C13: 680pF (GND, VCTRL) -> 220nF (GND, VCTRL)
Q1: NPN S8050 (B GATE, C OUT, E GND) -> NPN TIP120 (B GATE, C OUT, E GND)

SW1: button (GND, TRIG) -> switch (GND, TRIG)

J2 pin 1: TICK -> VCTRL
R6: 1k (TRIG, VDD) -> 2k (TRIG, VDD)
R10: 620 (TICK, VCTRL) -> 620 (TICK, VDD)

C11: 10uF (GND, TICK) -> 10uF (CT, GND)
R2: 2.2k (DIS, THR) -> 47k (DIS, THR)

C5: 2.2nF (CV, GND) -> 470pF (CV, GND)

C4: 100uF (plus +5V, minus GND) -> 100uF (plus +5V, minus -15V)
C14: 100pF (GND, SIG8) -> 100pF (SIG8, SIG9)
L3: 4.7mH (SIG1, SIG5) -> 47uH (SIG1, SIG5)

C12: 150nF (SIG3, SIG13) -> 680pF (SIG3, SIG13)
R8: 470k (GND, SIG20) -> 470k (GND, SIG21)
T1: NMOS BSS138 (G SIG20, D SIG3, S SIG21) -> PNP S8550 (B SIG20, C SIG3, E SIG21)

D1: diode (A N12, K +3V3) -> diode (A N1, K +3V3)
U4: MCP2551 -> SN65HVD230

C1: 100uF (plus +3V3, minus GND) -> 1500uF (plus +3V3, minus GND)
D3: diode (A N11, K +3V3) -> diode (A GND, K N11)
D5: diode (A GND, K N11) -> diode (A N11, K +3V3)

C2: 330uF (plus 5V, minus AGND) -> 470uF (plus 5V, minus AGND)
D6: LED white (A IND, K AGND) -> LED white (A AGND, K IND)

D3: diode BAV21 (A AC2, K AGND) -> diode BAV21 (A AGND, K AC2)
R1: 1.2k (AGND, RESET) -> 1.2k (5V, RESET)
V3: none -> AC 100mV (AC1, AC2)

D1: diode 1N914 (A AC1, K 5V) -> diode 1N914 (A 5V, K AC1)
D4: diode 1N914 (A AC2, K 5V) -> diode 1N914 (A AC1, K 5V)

■ **AIM OF THE EXERCISE**: The answer must be the complete listing, repeated exactly.

■ **EXERCISE SOLUTION**:
C13: 680pF (GND, VCTRL) -> 220nF (GND, VCTRL)
Q1: NPN S8050 (B GATE, C OUT, E GND) -> NPN TIP120 (B GATE, C OUT, E GND)

SW1: button (GND, TRIG) -> switch (GND, TRIG)

J2 pin 1: TICK -> VCTRL
R6: 1k (TRIG, VDD) -> 2k (TRIG, VDD)
R10: 620 (TICK, VCTRL) -> 620 (TICK, VDD)

C11: 10uF (GND, TICK) -> 10uF (CT, GND)
R2: 2.2k (DIS, THR) -> 47k (DIS, THR)

C5: 2.2nF (CV, GND) -> 470pF (CV, GND)

C4: 100uF (plus +5V, minus GND) -> 100uF (plus +5V, minus -15V)
C14: 100pF (GND, SIG8) -> 100pF (SIG8, SIG9)
L3: 4.7mH (SIG1, SIG5) -> 47uH (SIG1, SIG5)

C12: 150nF (SIG3, SIG13) -> 680pF (SIG3, SIG13)
R8: 470k (GND, SIG20) -> 470k (GND, SIG21)
T1: NMOS BSS138 (G SIG20, D SIG3, S SIG21) -> PNP S8550 (B SIG20, C SIG3, E SIG21)

D1: diode (A N12, K +3V3) -> diode (A N1, K +3V3)
U4: MCP2551 -> SN65HVD230

C1: 100uF (plus +3V3, minus GND) -> 1500uF (plus +3V3, minus GND)
D3: diode (A N11, K +3V3) -> diode (A GND, K N11)
D5: diode (A GND, K N11) -> diode (A N11, K +3V3)

C2: 330uF (plus 5V, minus AGND) -> 470uF (plus 5V, minus AGND)
D6: LED white (A IND, K AGND) -> LED white (A AGND, K IND)

D3: diode BAV21 (A AC2, K AGND) -> diode BAV21 (A AGND, K AC2)
R1: 1.2k (AGND, RESET) -> 1.2k (5V, RESET)
V3: none -> AC 100mV (AC1, AC2)

D1: diode 1N914 (A AC1, K 5V) -> diode 1N914 (A 5V, K AC1)
D4: diode 1N914 (A AC2, K 5V) -> diode 1N914 (A AC1, K 5V)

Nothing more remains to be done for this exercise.